**Task details:** Repeat the data exactly, please; no pictures belong in the copy.

**Provided records:**
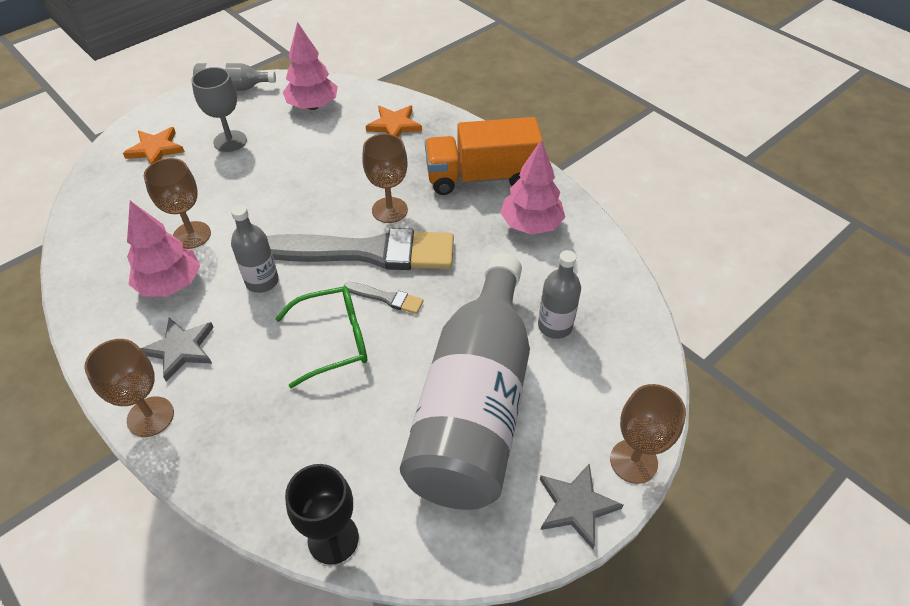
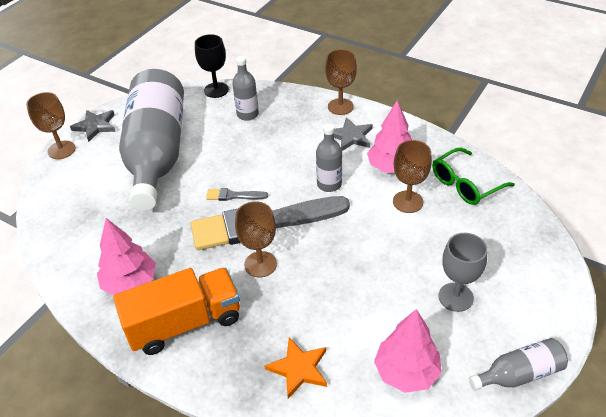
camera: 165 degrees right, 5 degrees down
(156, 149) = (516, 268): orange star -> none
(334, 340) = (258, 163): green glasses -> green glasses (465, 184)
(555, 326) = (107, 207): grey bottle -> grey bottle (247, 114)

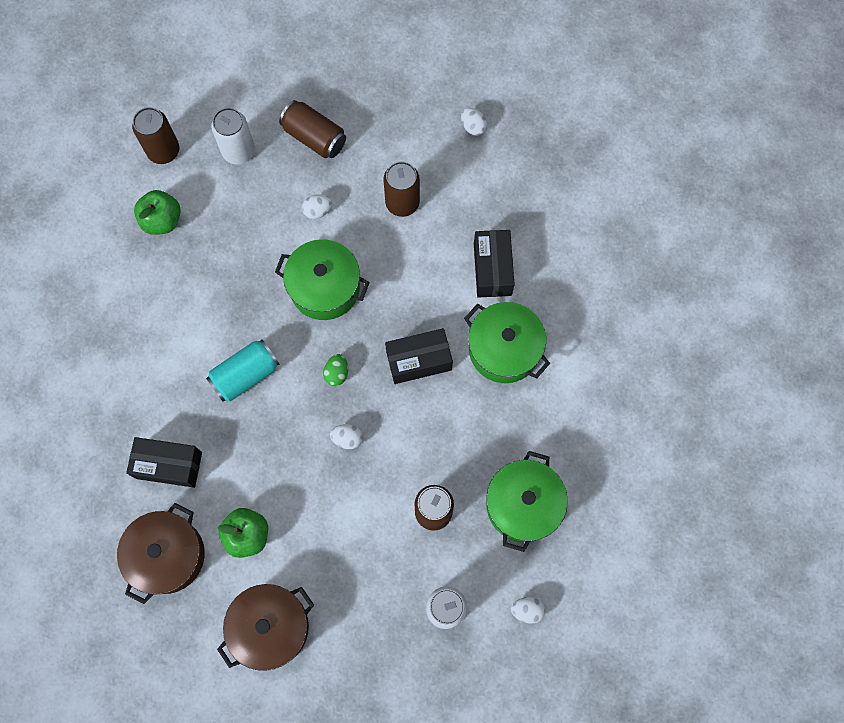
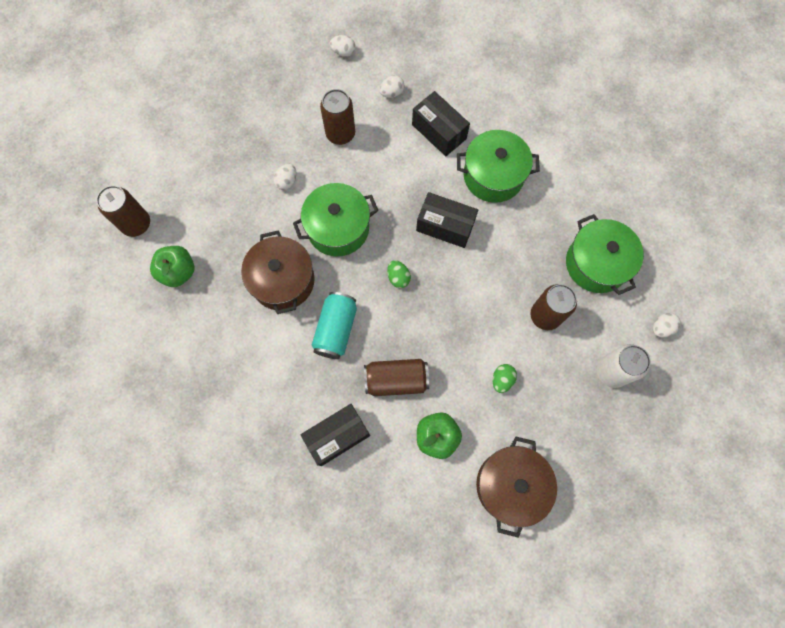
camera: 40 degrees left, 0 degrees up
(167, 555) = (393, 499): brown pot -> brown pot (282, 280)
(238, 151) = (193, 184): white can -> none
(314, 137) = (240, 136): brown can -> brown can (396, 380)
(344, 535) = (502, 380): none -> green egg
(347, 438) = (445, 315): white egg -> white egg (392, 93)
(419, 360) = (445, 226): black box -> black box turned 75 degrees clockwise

**Task response:**
camera: 165 degrees right, 5 degrees down
(156, 149) = (516, 268): orange star -> none
(334, 340) = (258, 163): green glasses -> green glasses (465, 184)
(555, 326) = (107, 207): grey bottle -> grey bottle (247, 114)

camera: 40 degrees left, 0 degrees up
(167, 555) = (393, 499): brown pot -> brown pot (282, 280)
(238, 151) = (193, 184): white can -> none
(314, 137) = (240, 136): brown can -> brown can (396, 380)
(344, 535) = (502, 380): none -> green egg
(347, 438) = (445, 315): white egg -> white egg (392, 93)
(419, 360) = (445, 226): black box -> black box turned 75 degrees clockwise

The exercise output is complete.